+++ AVAILABLE DATA

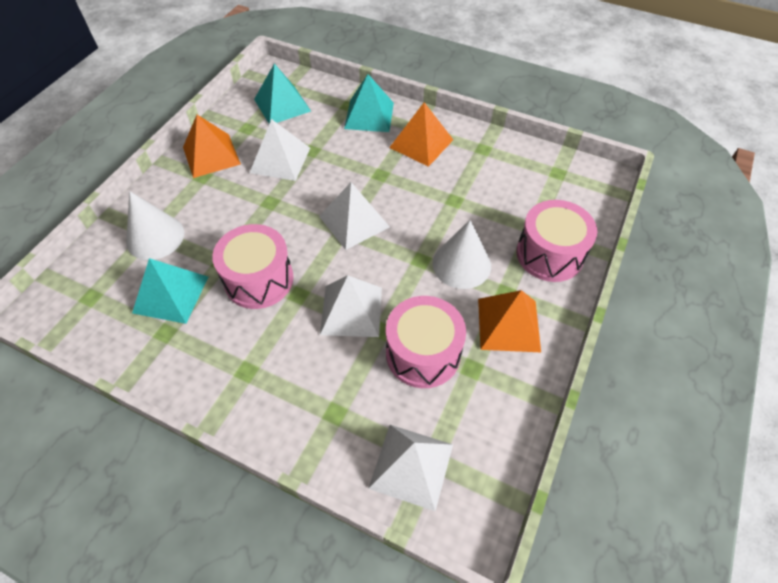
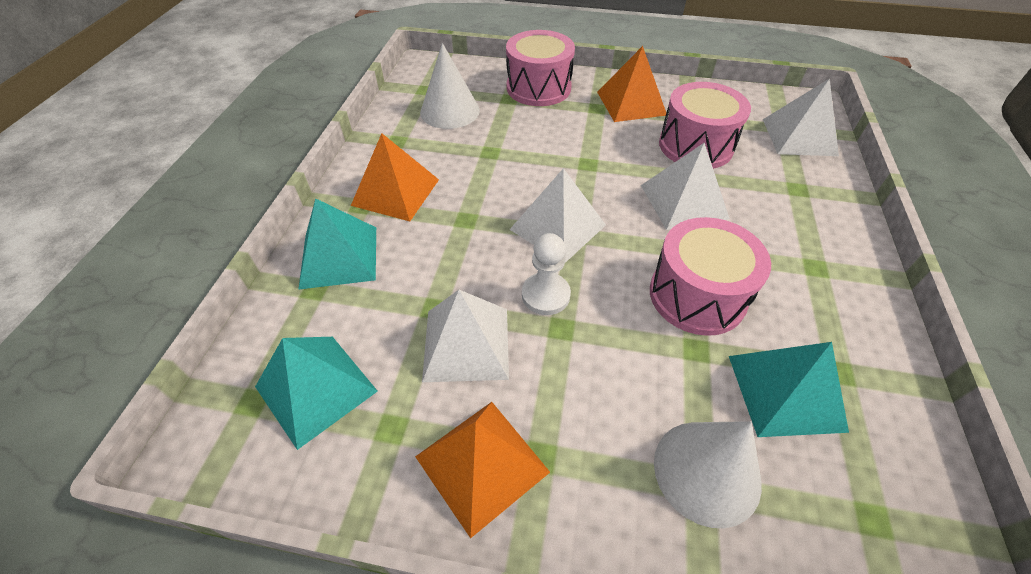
camera: 105 degrees left, 5 degrees down
(297, 200) = (545, 295): none -> white pawn
(461, 264) = (579, 136): white cone -> white cone (450, 111)

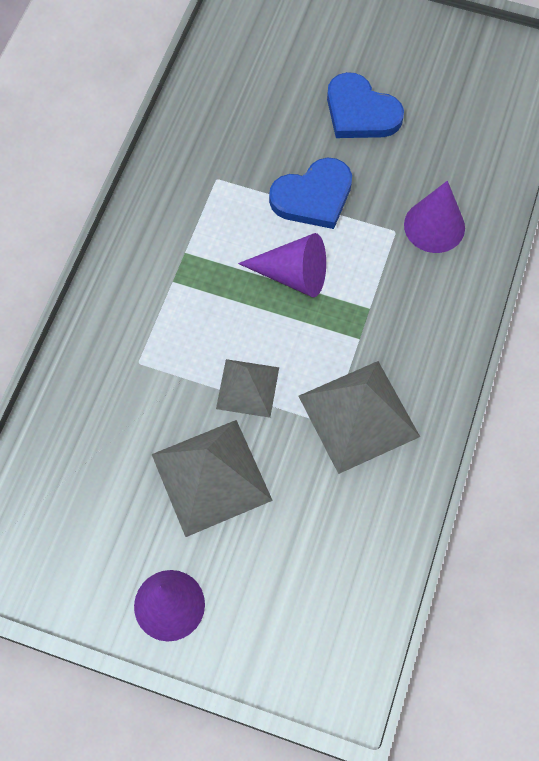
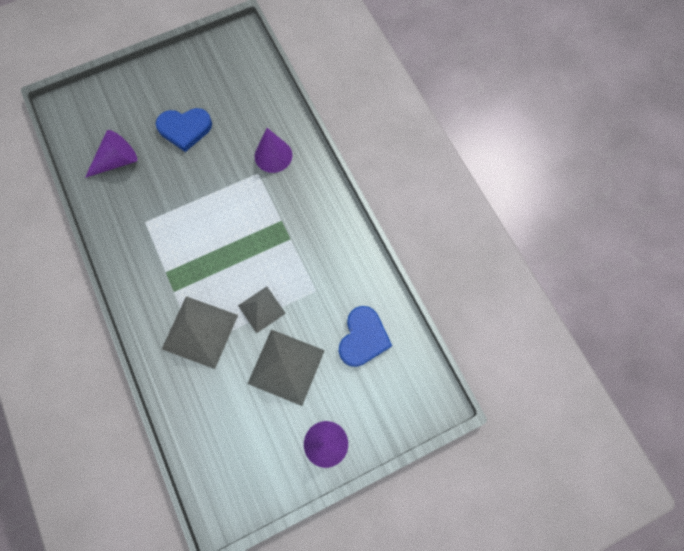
camera: 45 degrees left, 5 degrees up
(293, 275) = (230, 236): purple cone -> purple cone (117, 161)
(313, 196) = (202, 190): blue heart -> blue heart (363, 338)
(358, 416) = (324, 275): grey pyramid -> grey pyramid (200, 332)

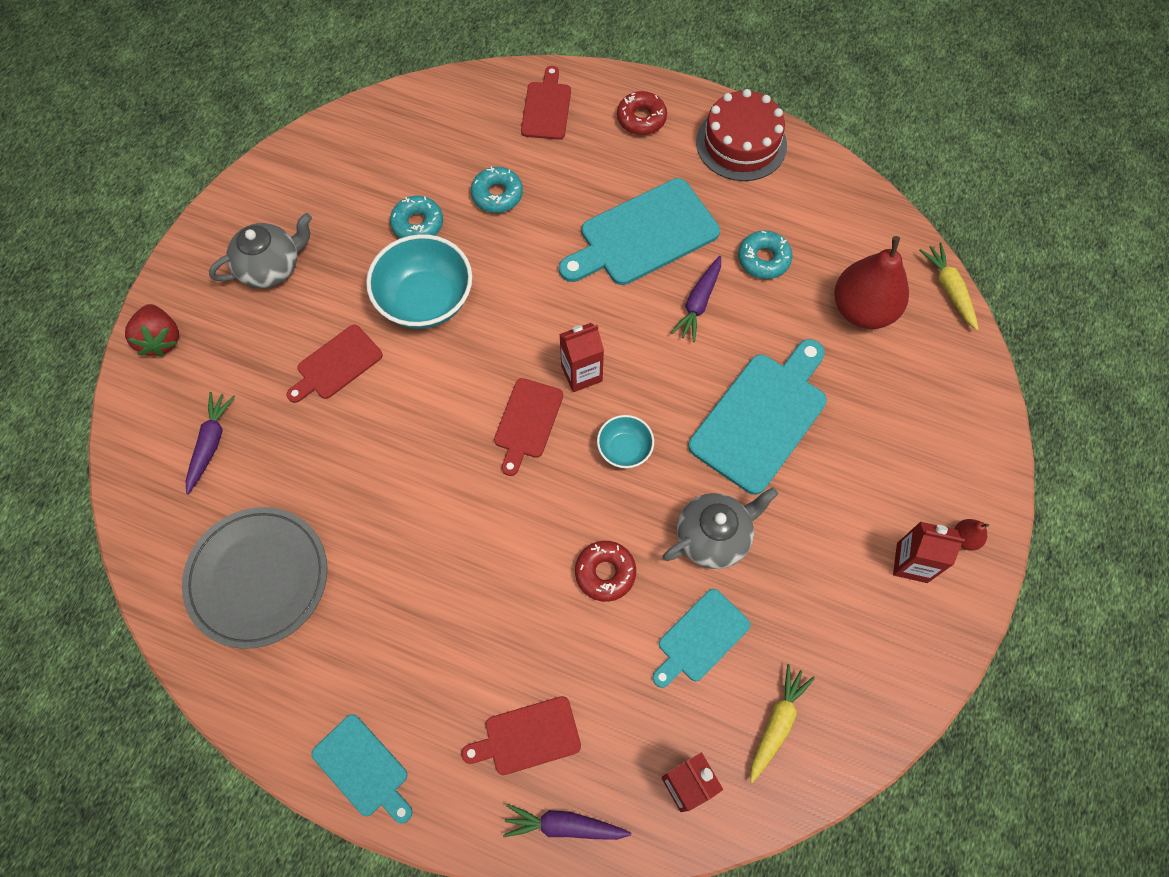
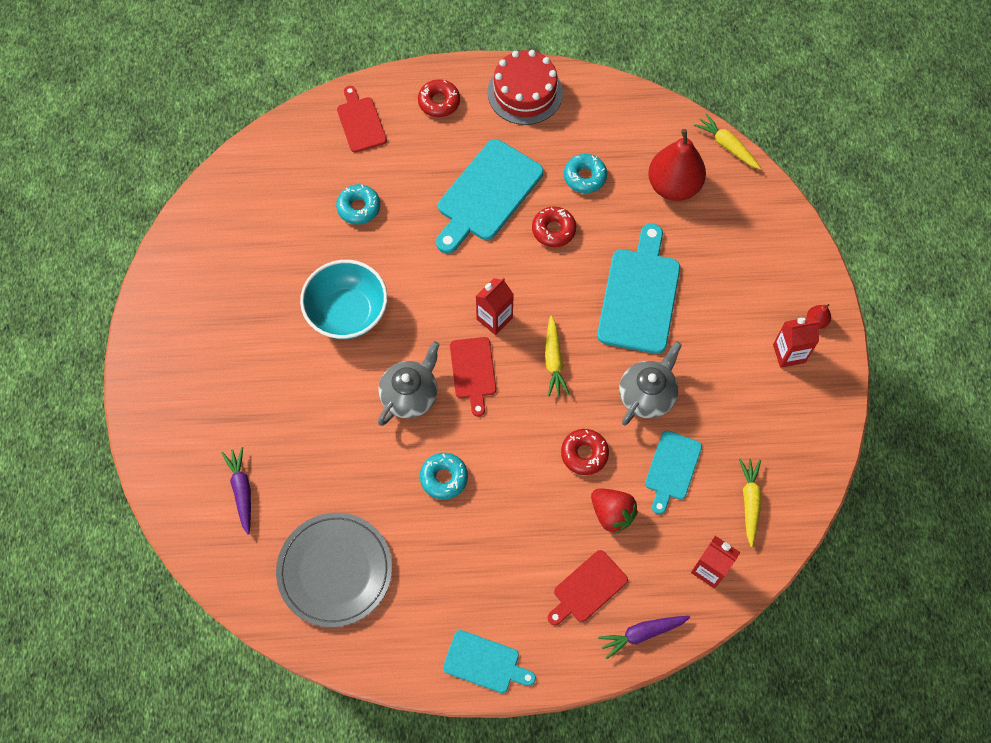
camera: 25 degrees left, 0 degrees up
(161, 339) = (155, 430): red strawberry -> red strawberry (612, 514)
(271, 267) = (211, 337): grey teapot -> grey teapot (410, 395)
(336, 364) = (306, 390): red cutting board -> none
(417, 224) = (309, 256): turquoise donut -> turquoise donut (444, 478)
(624, 449) = (554, 360): turquoise bowl -> yellow carrot
(698, 303) = (553, 230): purple carrot -> red donut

++++++

WORK REQUEST: Your response should reproduce the entire listing verbatim, minus the pictures.

ANSWER SECTION:
camera: 105 degrees left, 5 degrees down
(297, 200) = (545, 295): none -> white pawn
(461, 264) = (579, 136): white cone -> white cone (450, 111)

camera: 45 degrees left, 5 degrees up
(293, 275) = (230, 236): purple cone -> purple cone (117, 161)
(313, 196) = (202, 190): blue heart -> blue heart (363, 338)
(358, 416) = (324, 275): grey pyramid -> grey pyramid (200, 332)

camera: 25 degrees left, 0 degrees up
(161, 339) = (155, 430): red strawberry -> red strawberry (612, 514)
(271, 267) = (211, 337): grey teapot -> grey teapot (410, 395)
(336, 364) = (306, 390): red cutting board -> none
(417, 224) = (309, 256): turquoise donut -> turquoise donut (444, 478)
(624, 449) = (554, 360): turquoise bowl -> yellow carrot
(698, 303) = (553, 230): purple carrot -> red donut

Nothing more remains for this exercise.